PROBLEM STATEMENT
Copy out every line of the records in which "lime" can be found.

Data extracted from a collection
%%

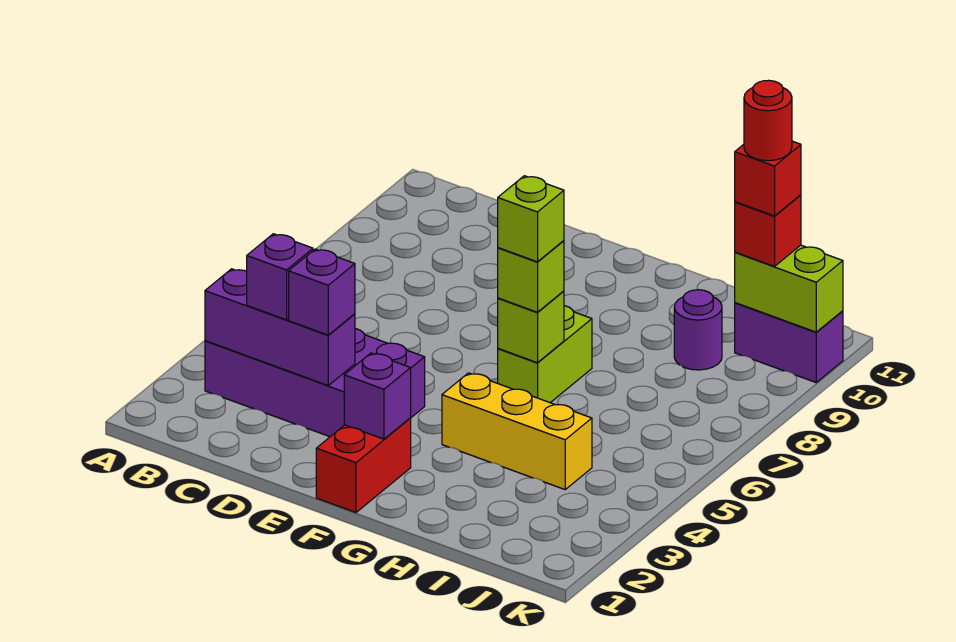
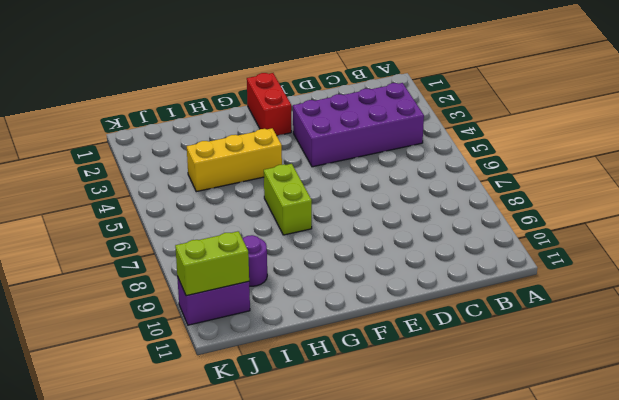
none -> purple brick B3:D3 level 2
none -> purple brick F2 level 2
none -> lime brick G6 level 2

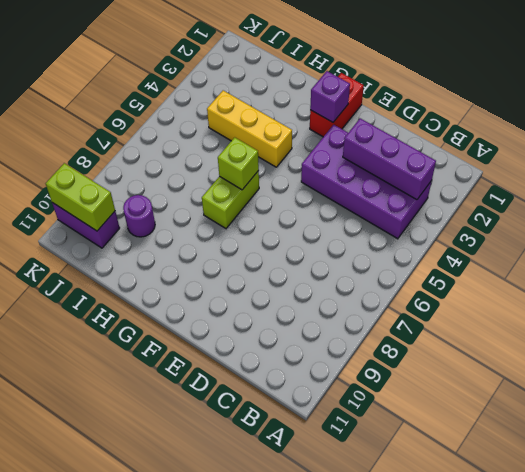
none -> purple brick C3 level 3
none -> purple brick D3 level 3
none -> lime brick G6 level 3

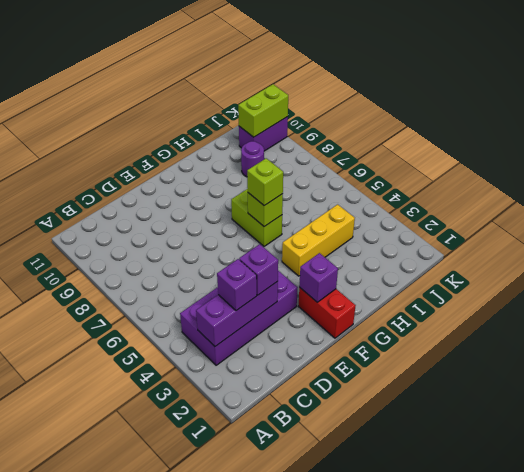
none -> red brick J10 level 3
none -> lime brick G6 level 4
none -> red brick J10 level 4

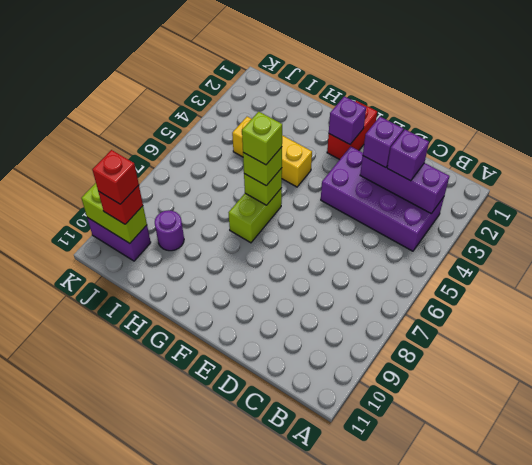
none -> red round brick J10 level 5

%%

SOLUTION TO THIS EXERCISE
none -> lime brick G6 level 2
none -> lime brick G6 level 3
none -> lime brick G6 level 4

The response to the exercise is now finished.